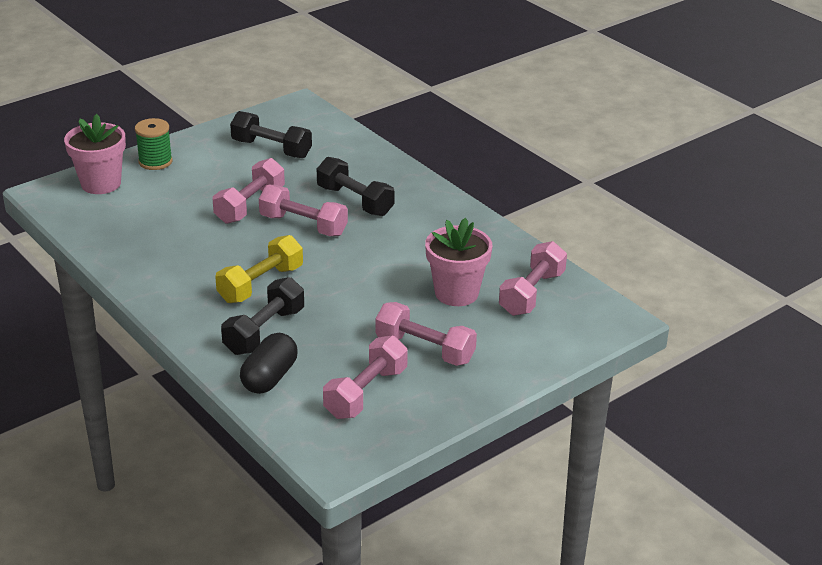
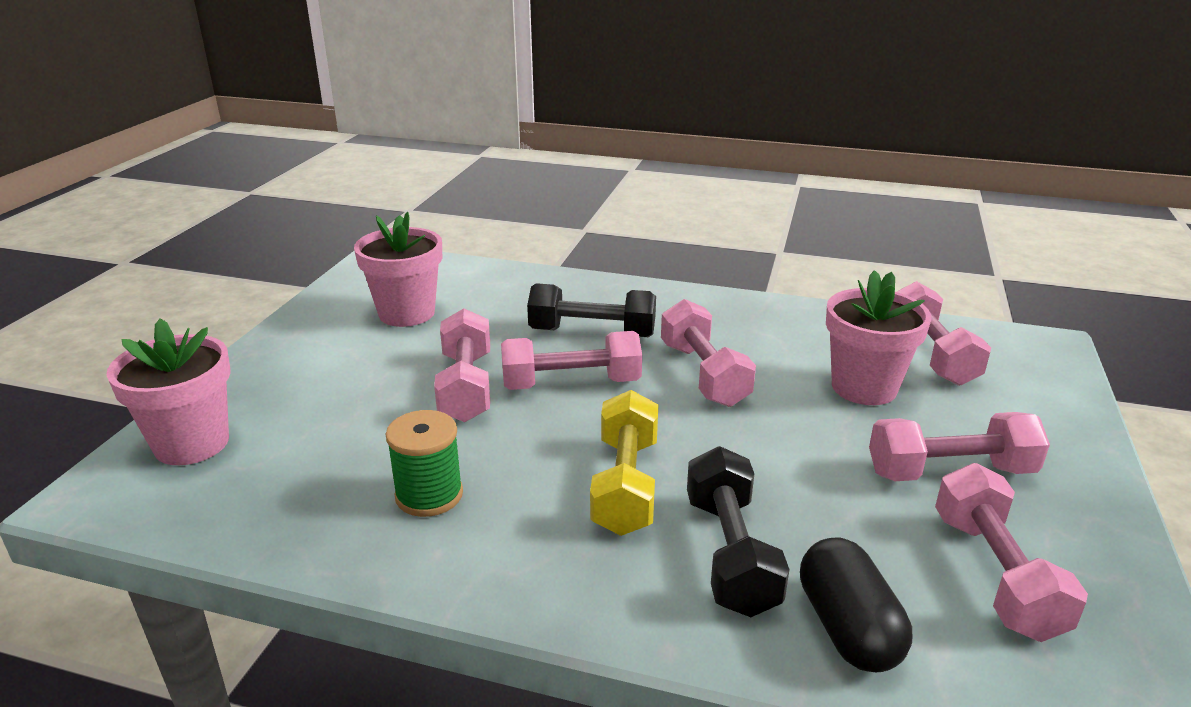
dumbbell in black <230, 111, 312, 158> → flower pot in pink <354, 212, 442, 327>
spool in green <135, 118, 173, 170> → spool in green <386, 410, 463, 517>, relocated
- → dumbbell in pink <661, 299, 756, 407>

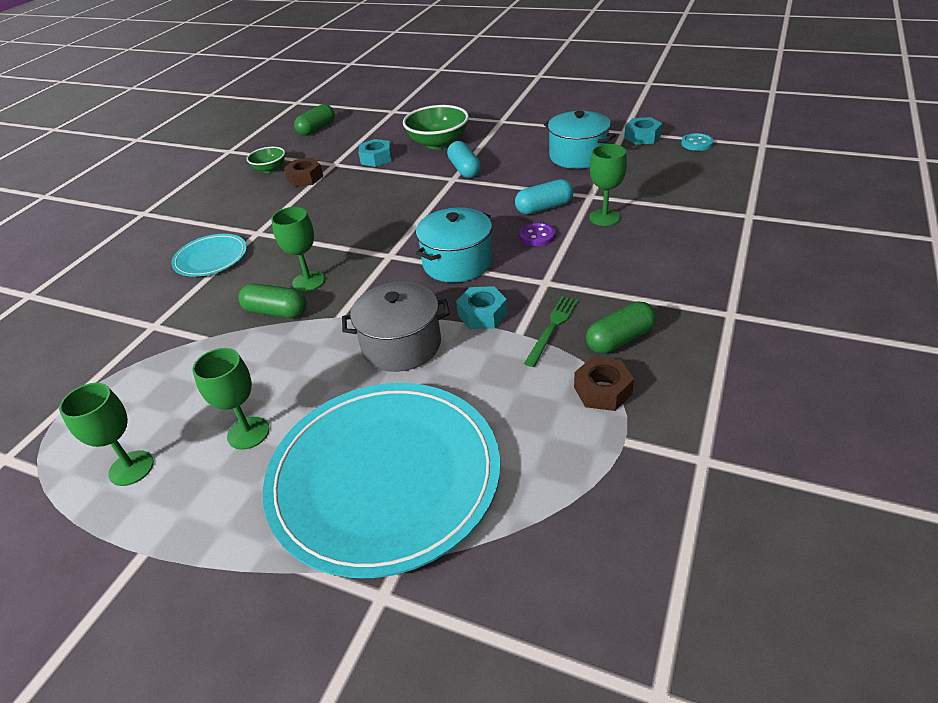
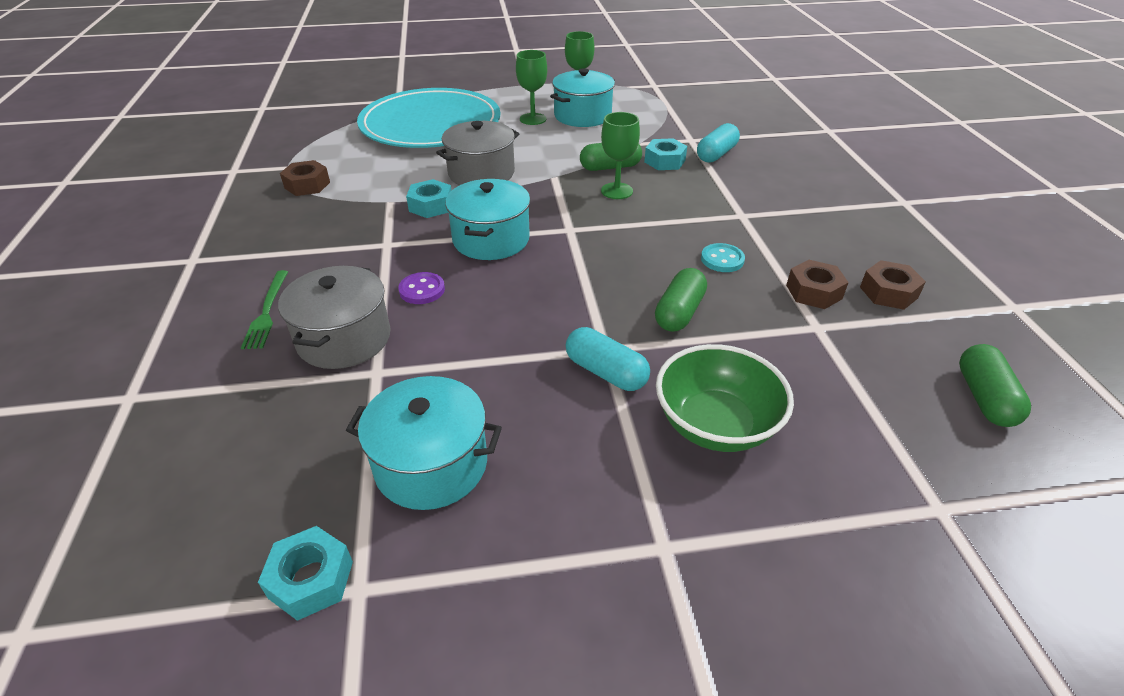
fork in green <524, 296, 578, 367> → fork in green <241, 270, 288, 349>, relocated
goblet in green <589, 144, 627, 226> → pot in grey <278, 266, 391, 369>
- → pot in turquoise <550, 68, 615, 127>
nut in turquoise <358, 139, 392, 167> → nut in turquoise <644, 138, 687, 170>, relocated
capsule in green <586, 302, 656, 354> → capsule in green <655, 268, 707, 332>, relocated
capsule in turquoise <515, 179, 573, 214> → capsule in turquoise <697, 123, 740, 163>, relocated
button in turquoise <681, 133, 714, 151> → button in turquoise <701, 243, 745, 272>, relocated
bowl in green <247, 147, 285, 173> → nut in brown <860, 260, 926, 310>
plate in turquoise <171, 234, 247, 277> → -

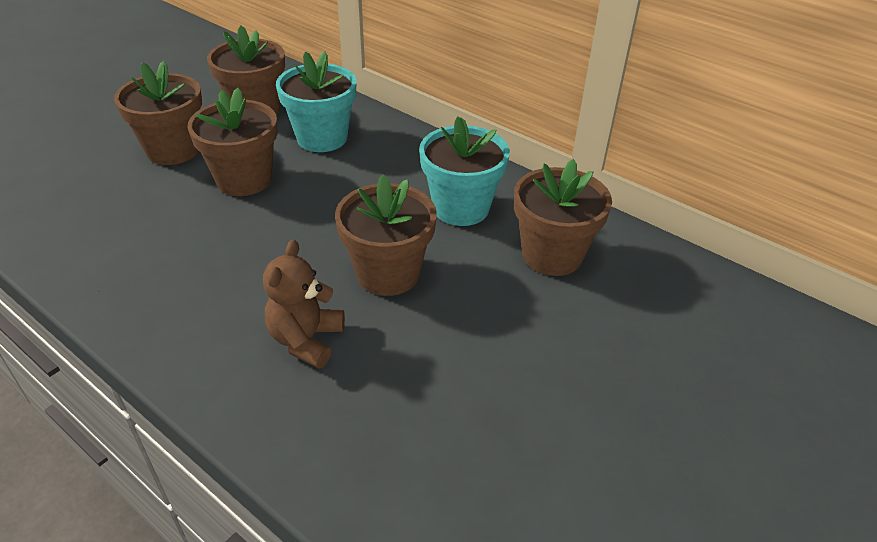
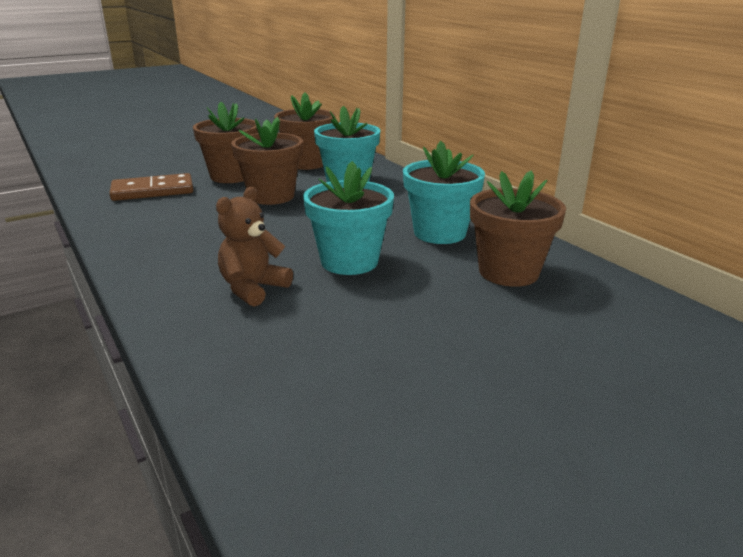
- → domino in brown <109, 173, 193, 201>
flower pot in brown <335, 174, 437, 296> → flower pot in turquoise <303, 161, 394, 275>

§ §

— What you are asked to do —
Retype all the records shown above, character for character. Omit every picture.

— Exercise response —
dumbbell in black <230, 111, 312, 158> → flower pot in pink <354, 212, 442, 327>
spool in green <135, 118, 173, 170> → spool in green <386, 410, 463, 517>, relocated
- → dumbbell in pink <661, 299, 756, 407>

fork in green <524, 296, 578, 367> → fork in green <241, 270, 288, 349>, relocated
goblet in green <589, 144, 627, 226> → pot in grey <278, 266, 391, 369>
- → pot in turquoise <550, 68, 615, 127>
nut in turquoise <358, 139, 392, 167> → nut in turquoise <644, 138, 687, 170>, relocated
capsule in green <586, 302, 656, 354> → capsule in green <655, 268, 707, 332>, relocated
capsule in turquoise <515, 179, 573, 214> → capsule in turquoise <697, 123, 740, 163>, relocated
button in turquoise <681, 133, 714, 151> → button in turquoise <701, 243, 745, 272>, relocated
bowl in green <247, 147, 285, 173> → nut in brown <860, 260, 926, 310>
plate in turquoise <171, 234, 247, 277> → -

- → domino in brown <109, 173, 193, 201>
flower pot in brown <335, 174, 437, 296> → flower pot in turquoise <303, 161, 394, 275>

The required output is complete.